Collected data entries
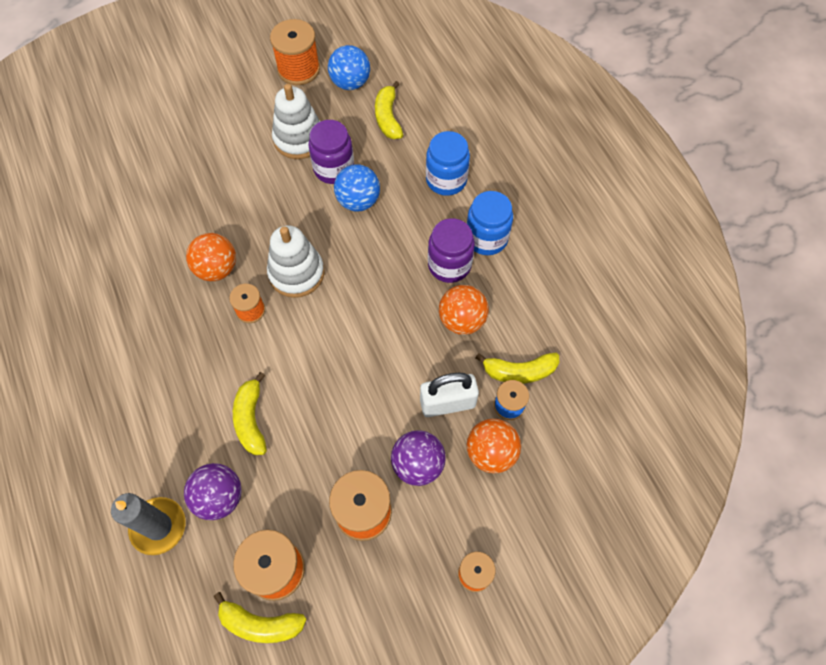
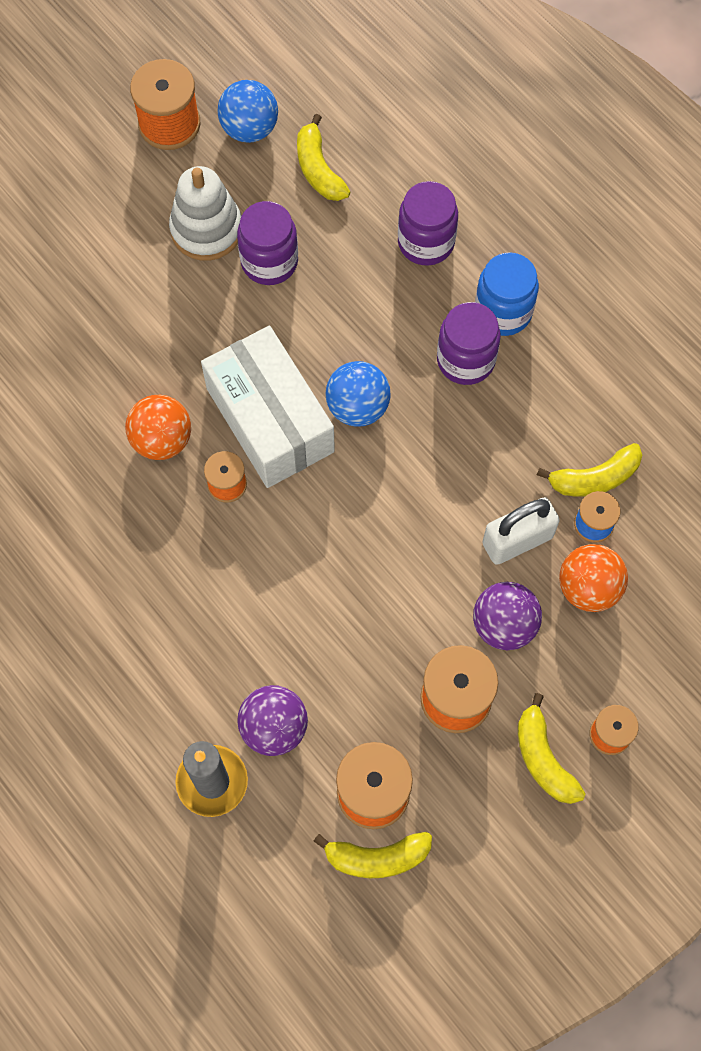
camera: 15 degrees left, 5 degrees up
yellow banana [233,372,267,455] -> yellow banana moved to [518,693,585,804]
white stacking toy [267,225,324,298] -> white box [201,326,335,488]
blue ball [334,164,380,212] -> blue ball moved to [326,361,390,427]
blue jar [426,131,470,196] -> purple jar [398,181,458,266]
orange ball [439,285,489,335] -> none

### Assignment:
Print out every record above exactly as given. Do not include the pictures.

### Solution below:
camera: 15 degrees left, 5 degrees up
yellow banana [233,372,267,455] -> yellow banana moved to [518,693,585,804]
white stacking toy [267,225,324,298] -> white box [201,326,335,488]
blue ball [334,164,380,212] -> blue ball moved to [326,361,390,427]
blue jar [426,131,470,196] -> purple jar [398,181,458,266]
orange ball [439,285,489,335] -> none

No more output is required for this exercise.